• **Goal**: Check each line of the data for "Segment" and select those that have it.

• **Data rows**:
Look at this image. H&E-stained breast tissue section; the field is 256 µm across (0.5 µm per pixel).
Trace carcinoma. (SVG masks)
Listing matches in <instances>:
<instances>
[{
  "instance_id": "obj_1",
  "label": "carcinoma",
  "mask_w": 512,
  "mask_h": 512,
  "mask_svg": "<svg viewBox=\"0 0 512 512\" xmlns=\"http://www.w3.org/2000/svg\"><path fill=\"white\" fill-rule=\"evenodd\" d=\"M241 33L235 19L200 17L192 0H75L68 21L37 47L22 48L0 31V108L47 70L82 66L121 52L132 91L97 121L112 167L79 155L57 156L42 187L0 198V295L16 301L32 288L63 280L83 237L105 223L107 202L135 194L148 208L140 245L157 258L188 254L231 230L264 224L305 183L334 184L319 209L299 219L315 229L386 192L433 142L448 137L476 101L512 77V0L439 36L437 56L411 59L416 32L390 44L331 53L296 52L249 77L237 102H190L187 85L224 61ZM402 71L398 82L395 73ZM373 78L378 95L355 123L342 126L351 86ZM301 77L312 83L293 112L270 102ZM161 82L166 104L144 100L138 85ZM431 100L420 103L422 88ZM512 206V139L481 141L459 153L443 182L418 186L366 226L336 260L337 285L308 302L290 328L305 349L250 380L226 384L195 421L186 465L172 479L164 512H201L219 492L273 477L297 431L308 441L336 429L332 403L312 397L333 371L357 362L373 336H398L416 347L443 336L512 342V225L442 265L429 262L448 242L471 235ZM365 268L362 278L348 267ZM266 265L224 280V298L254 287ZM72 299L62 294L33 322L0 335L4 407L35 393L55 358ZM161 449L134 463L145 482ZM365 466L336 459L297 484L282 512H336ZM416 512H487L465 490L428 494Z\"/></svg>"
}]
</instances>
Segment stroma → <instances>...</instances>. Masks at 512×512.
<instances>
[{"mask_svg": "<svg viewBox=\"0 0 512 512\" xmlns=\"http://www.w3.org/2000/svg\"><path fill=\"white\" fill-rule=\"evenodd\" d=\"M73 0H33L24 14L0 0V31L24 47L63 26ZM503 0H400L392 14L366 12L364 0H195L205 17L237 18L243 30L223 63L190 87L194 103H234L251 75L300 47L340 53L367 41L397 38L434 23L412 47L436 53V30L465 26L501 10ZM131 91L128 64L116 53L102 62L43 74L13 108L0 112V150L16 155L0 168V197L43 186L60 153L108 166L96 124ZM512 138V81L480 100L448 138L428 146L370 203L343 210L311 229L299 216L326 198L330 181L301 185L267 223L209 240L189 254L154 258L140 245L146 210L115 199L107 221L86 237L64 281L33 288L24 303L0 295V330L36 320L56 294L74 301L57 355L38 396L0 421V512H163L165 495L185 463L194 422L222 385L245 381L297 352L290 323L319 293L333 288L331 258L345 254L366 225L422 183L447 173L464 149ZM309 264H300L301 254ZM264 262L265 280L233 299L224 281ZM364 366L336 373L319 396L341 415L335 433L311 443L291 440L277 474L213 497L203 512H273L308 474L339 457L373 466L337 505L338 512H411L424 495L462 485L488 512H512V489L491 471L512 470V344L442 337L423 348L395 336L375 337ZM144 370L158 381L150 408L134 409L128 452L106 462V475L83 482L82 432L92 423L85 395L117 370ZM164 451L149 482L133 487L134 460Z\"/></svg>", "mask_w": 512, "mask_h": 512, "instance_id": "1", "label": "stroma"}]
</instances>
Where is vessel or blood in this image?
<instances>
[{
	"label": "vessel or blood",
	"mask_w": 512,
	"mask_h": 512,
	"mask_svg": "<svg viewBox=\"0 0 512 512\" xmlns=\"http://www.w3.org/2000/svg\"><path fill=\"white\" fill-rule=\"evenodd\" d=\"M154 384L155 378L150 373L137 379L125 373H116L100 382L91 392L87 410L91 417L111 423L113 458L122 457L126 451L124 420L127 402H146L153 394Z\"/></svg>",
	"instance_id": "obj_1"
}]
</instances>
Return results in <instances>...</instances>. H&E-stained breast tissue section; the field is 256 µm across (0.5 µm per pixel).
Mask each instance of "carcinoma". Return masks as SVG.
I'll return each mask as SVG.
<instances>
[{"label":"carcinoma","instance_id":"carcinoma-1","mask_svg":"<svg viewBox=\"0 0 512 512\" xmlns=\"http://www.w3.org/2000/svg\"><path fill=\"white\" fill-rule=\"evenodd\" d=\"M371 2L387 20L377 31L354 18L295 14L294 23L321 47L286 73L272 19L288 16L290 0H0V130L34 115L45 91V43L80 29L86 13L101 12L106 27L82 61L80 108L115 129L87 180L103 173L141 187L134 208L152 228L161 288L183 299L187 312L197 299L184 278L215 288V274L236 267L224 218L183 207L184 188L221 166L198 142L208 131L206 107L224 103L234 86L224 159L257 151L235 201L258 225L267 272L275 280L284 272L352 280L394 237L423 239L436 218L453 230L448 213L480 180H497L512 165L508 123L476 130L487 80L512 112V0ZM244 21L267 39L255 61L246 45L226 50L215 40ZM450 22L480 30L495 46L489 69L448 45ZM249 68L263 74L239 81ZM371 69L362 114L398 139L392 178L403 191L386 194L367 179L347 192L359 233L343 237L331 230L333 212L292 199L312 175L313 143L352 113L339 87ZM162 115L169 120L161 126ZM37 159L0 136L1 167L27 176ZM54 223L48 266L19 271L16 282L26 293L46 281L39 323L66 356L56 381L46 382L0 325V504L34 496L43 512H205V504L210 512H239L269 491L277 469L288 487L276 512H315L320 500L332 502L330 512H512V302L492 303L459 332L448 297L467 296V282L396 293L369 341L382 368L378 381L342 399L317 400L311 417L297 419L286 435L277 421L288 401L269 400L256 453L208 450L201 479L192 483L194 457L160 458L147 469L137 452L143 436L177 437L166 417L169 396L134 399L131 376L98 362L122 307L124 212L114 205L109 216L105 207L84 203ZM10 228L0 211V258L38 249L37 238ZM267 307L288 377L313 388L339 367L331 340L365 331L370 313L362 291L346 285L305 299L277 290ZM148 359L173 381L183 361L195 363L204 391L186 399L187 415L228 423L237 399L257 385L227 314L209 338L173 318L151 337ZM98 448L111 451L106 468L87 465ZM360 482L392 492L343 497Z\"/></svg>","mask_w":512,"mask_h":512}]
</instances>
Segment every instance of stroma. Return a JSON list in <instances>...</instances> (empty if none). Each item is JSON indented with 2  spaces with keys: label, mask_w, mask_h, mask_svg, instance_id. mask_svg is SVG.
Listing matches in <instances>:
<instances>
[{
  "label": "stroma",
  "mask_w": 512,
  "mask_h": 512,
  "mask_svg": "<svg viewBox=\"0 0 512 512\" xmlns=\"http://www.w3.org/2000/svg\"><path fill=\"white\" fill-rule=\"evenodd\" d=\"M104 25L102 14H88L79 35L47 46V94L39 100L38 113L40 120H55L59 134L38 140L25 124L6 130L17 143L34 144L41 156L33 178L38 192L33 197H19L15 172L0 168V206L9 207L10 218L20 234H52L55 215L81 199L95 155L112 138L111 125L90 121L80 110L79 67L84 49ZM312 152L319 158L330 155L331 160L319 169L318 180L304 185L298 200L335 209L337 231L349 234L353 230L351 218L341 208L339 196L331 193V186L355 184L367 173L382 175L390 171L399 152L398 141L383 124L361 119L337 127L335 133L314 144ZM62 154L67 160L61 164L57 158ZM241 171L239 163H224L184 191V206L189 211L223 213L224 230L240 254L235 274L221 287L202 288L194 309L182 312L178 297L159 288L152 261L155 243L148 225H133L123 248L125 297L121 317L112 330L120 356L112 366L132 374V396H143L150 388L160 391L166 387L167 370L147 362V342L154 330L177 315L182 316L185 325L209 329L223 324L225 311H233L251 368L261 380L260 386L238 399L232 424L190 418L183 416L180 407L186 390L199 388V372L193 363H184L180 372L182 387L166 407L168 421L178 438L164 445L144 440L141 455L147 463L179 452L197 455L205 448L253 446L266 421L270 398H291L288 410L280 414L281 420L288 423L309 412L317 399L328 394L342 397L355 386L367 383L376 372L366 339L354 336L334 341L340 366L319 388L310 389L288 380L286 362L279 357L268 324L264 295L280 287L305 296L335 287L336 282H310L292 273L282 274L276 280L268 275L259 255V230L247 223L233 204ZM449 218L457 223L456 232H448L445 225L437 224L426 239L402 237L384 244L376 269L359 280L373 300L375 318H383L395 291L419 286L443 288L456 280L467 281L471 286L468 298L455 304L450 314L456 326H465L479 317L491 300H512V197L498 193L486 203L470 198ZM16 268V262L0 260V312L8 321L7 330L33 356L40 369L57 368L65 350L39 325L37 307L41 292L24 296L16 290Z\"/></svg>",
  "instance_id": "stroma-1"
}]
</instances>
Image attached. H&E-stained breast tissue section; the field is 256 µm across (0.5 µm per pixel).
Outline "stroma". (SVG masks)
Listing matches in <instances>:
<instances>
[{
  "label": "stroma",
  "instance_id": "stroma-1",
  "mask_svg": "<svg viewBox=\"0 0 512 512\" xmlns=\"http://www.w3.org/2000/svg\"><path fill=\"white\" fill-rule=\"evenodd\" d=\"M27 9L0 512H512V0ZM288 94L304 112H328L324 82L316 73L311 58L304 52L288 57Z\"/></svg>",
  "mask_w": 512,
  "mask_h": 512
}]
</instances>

• **Final answer**:
Segment stroma → <instances>...</instances>. Masks at 512×512.
Segment every instance of stroma. Return a JSON list in <instances>...</instances> (empty if none). Each item is JSON indented with 2  spaces with keys: label, mask_w, mask_h, mask_svg, instance_id. mask_svg is SVG.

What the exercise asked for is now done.